Please report every line in the entries that contains the string "black".

Entries supplied Block Start

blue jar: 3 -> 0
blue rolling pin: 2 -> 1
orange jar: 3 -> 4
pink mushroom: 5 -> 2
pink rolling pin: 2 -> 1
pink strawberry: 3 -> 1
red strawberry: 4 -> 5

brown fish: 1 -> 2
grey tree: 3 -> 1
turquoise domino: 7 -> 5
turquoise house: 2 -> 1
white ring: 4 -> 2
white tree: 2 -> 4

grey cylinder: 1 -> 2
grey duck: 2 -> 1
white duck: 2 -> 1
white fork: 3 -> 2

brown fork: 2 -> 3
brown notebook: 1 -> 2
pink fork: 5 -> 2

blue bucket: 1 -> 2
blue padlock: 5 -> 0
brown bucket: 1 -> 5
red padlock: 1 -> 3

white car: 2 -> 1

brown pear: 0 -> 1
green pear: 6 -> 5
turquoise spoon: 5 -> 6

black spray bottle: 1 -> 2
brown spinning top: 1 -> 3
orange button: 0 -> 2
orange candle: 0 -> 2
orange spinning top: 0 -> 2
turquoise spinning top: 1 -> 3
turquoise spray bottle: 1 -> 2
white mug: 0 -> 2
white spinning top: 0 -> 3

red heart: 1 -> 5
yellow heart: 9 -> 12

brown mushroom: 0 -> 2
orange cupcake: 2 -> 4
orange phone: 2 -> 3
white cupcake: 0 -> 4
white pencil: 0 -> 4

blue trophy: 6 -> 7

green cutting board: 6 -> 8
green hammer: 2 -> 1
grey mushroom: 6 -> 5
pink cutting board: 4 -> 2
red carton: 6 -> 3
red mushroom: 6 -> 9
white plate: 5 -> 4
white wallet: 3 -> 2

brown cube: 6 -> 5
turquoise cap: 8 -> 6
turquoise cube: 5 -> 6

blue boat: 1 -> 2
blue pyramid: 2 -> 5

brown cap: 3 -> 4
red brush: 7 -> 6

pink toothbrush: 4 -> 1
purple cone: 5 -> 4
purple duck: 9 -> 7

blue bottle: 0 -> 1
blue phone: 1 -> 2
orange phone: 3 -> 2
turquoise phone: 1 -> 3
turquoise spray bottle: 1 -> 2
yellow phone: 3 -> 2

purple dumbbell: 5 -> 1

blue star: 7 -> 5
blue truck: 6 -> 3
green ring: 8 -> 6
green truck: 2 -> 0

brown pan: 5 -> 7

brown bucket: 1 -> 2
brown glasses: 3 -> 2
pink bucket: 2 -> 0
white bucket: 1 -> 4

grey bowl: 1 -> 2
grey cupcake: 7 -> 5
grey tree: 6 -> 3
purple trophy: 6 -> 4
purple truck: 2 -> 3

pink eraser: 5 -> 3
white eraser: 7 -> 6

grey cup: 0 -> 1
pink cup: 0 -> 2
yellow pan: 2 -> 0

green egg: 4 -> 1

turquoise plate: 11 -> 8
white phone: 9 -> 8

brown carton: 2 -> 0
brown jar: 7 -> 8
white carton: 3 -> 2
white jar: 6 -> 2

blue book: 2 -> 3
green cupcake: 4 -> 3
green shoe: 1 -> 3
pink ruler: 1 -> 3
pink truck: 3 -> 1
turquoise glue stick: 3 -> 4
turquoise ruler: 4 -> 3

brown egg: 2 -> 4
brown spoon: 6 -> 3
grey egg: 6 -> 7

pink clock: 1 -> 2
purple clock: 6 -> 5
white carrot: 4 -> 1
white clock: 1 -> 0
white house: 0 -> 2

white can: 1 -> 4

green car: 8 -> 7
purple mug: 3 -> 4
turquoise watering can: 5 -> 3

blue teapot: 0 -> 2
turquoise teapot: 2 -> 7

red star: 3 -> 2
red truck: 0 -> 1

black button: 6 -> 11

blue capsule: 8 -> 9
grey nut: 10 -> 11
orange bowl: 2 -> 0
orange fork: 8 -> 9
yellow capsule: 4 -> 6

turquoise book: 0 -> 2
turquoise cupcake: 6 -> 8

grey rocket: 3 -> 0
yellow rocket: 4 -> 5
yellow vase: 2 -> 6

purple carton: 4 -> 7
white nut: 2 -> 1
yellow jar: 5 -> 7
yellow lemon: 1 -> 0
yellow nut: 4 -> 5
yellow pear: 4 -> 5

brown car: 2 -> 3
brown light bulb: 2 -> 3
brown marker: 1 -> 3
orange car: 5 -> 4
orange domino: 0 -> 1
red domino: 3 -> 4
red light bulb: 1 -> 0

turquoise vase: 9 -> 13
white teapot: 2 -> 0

Entries supplied Block End

Result for this task:
black spray bottle: 1 -> 2
black button: 6 -> 11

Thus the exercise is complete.